- Exercise objective
Print the material that follows word for word, every line of it, but leave out the pictures.

### Data section ###

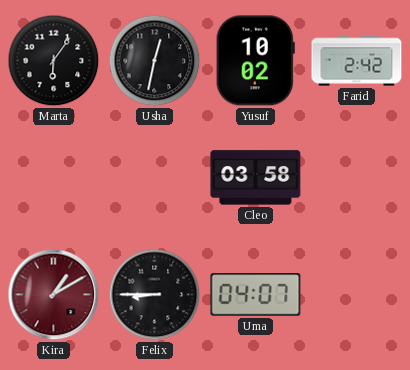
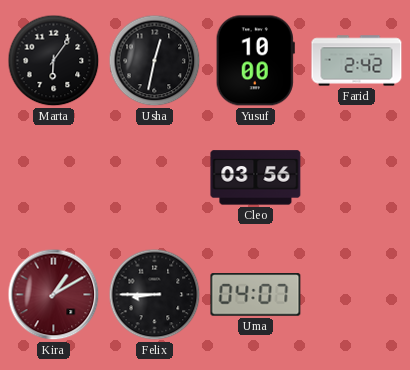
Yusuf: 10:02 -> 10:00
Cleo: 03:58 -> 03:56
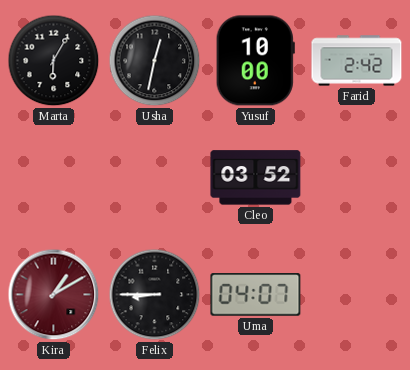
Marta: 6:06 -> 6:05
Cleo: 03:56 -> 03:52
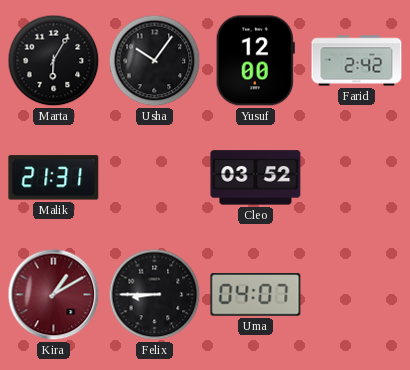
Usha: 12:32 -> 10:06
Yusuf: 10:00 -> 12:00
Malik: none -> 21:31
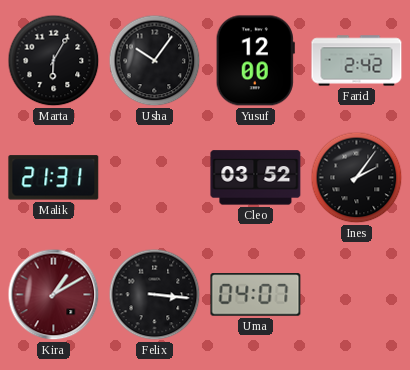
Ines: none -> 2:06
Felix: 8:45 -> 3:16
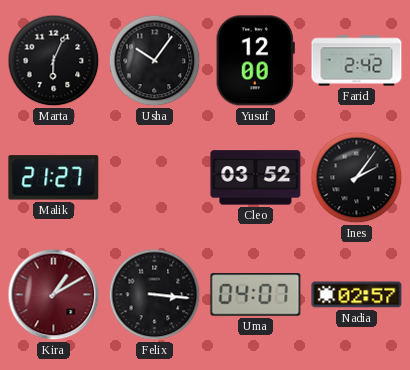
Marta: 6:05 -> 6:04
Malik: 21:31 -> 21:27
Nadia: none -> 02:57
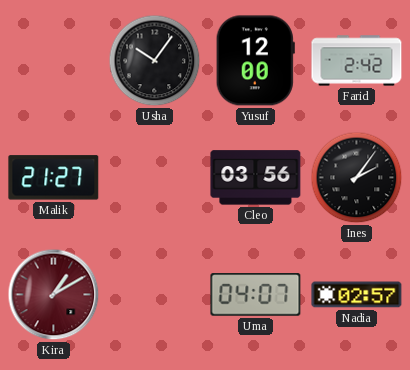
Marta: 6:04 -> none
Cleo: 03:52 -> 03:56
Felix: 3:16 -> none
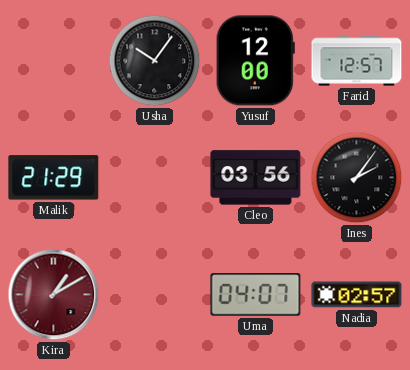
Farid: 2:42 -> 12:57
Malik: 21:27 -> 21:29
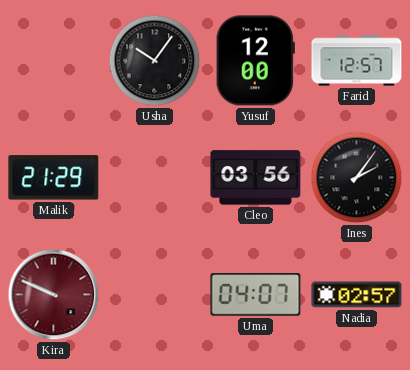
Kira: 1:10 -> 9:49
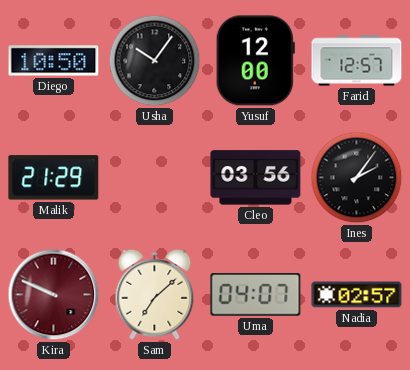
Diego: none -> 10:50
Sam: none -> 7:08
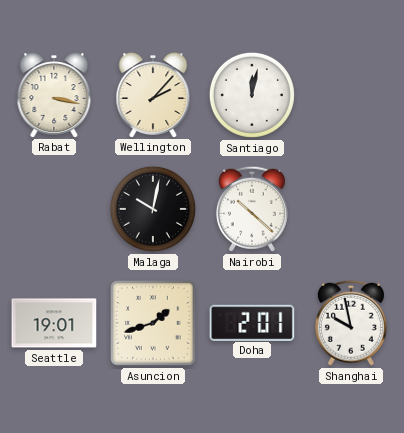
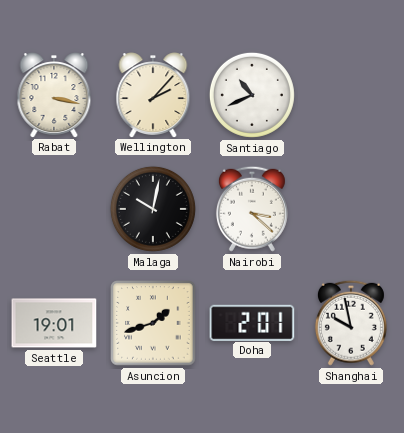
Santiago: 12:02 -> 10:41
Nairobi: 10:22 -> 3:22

###

- Solution to this exercise
Yusuf: 10:02 -> 10:00
Cleo: 03:58 -> 03:56
Marta: 6:06 -> 6:05
Cleo: 03:56 -> 03:52
Usha: 12:32 -> 10:06
Yusuf: 10:00 -> 12:00
Malik: none -> 21:31
Ines: none -> 2:06
Felix: 8:45 -> 3:16
Marta: 6:05 -> 6:04
Malik: 21:31 -> 21:27
Nadia: none -> 02:57
Marta: 6:04 -> none
Cleo: 03:52 -> 03:56
Felix: 3:16 -> none
Farid: 2:42 -> 12:57
Malik: 21:27 -> 21:29
Kira: 1:10 -> 9:49
Diego: none -> 10:50
Sam: none -> 7:08
Santiago: 12:02 -> 10:41
Nairobi: 10:22 -> 3:22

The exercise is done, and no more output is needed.